◆ **Exercise aim**:
Begin at the line containing "[761,189,803,245]" and copy exactly through the last line of the listing, skipping every picture.

◆ **Input records**:
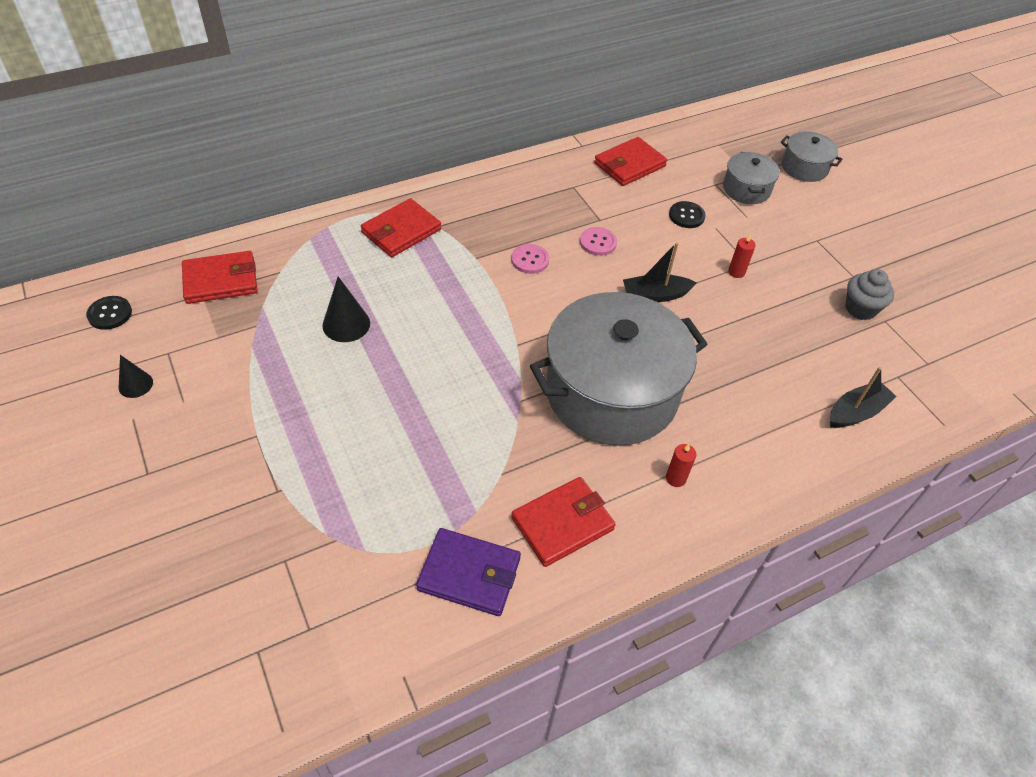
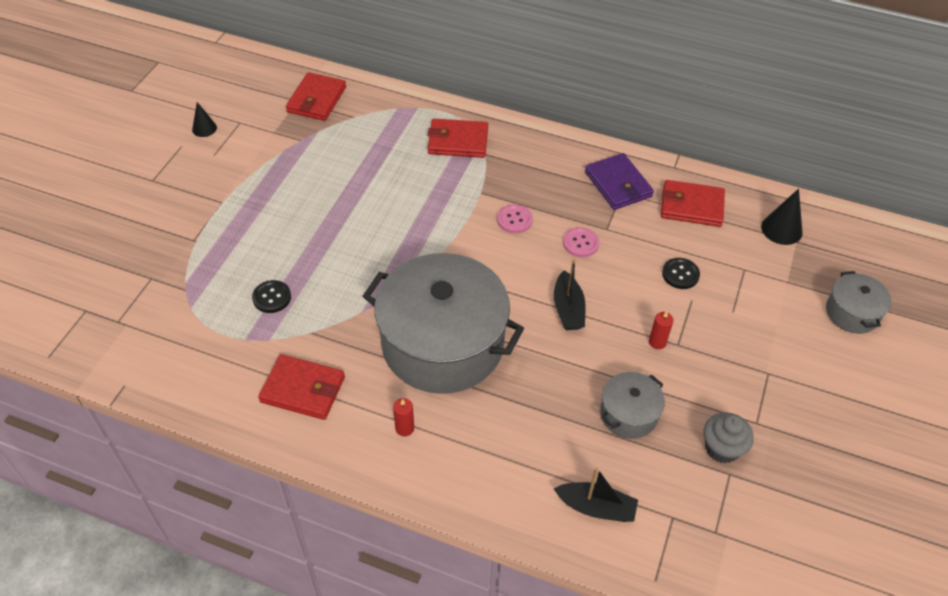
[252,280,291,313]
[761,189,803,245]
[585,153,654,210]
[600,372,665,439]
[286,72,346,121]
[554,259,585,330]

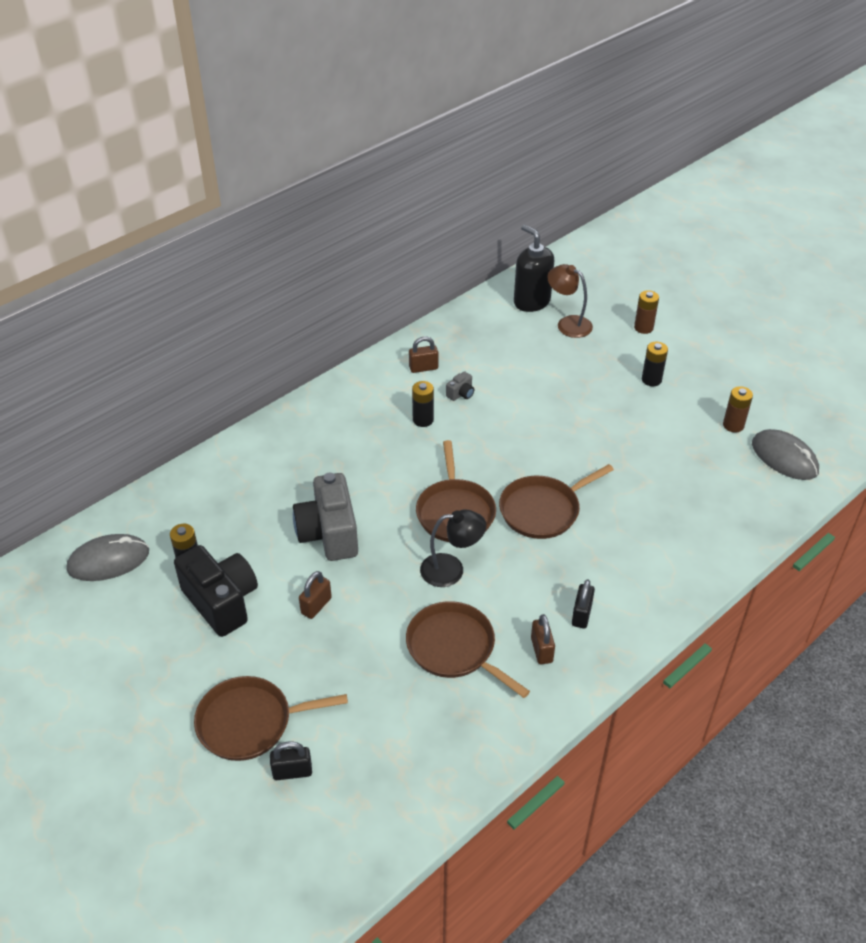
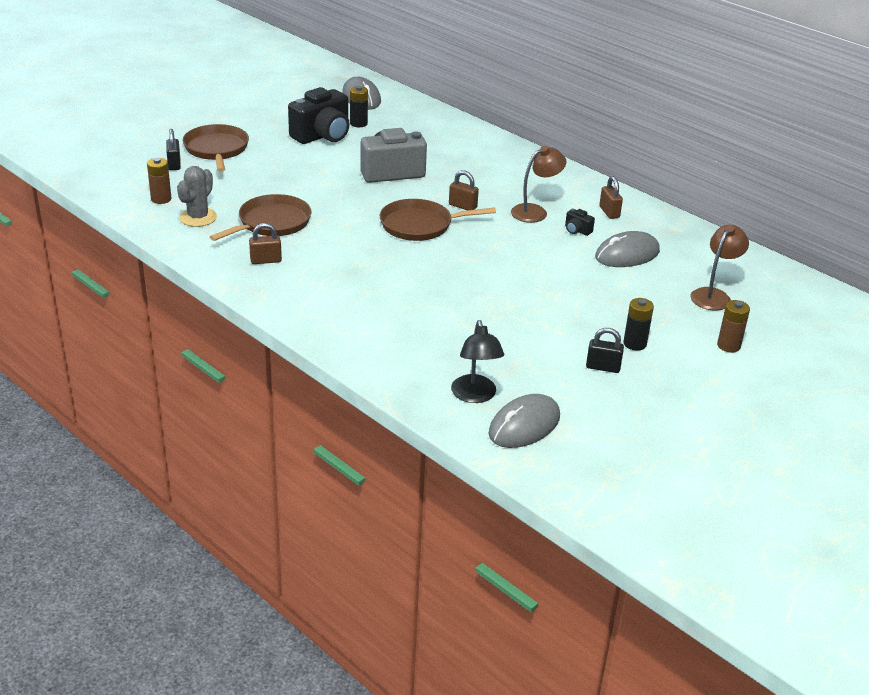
[499,464,614,539] (first image)
[514,225,554,312] (first image)
[177,166,217,227]
[595,231,660,267]
[449,170,479,210]
[451,320,504,403]
[586,328,624,373]
[147,158,171,204]
[511,146,567,223]
[565,208,595,236]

◆ **Task answer**:
[761,189,803,245]
[585,153,654,210]
[600,372,665,439]
[286,72,346,121]
[554,259,585,330]

[499,464,614,539] (first image)
[514,225,554,312] (first image)
[177,166,217,227]
[595,231,660,267]
[449,170,479,210]
[451,320,504,403]
[586,328,624,373]
[147,158,171,204]
[511,146,567,223]
[565,208,595,236]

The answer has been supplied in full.